BEGIN

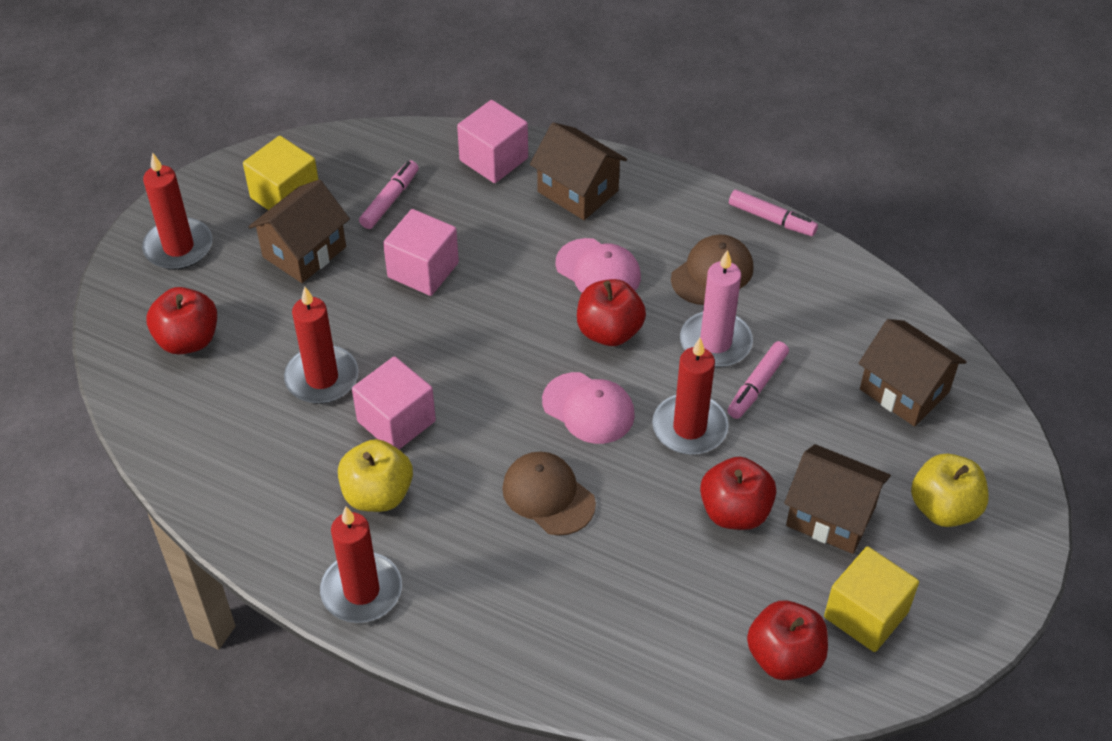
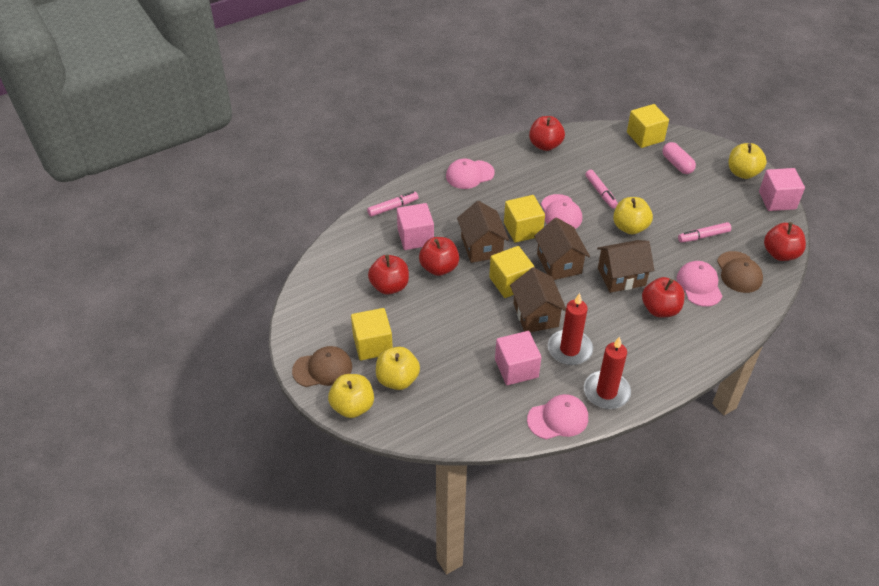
pink candle: 1 -> 0
pink cap: 2 -> 4
pink capsule: 0 -> 1
red apple: 4 -> 5
red candle: 4 -> 2
yellow apple: 2 -> 4
yellow cube: 2 -> 4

END

Exercise:
Please print exactly the lines from the one containing "pink cap: 2 -> 4" through the last line of the material.

Result of this task:
pink cap: 2 -> 4
pink capsule: 0 -> 1
red apple: 4 -> 5
red candle: 4 -> 2
yellow apple: 2 -> 4
yellow cube: 2 -> 4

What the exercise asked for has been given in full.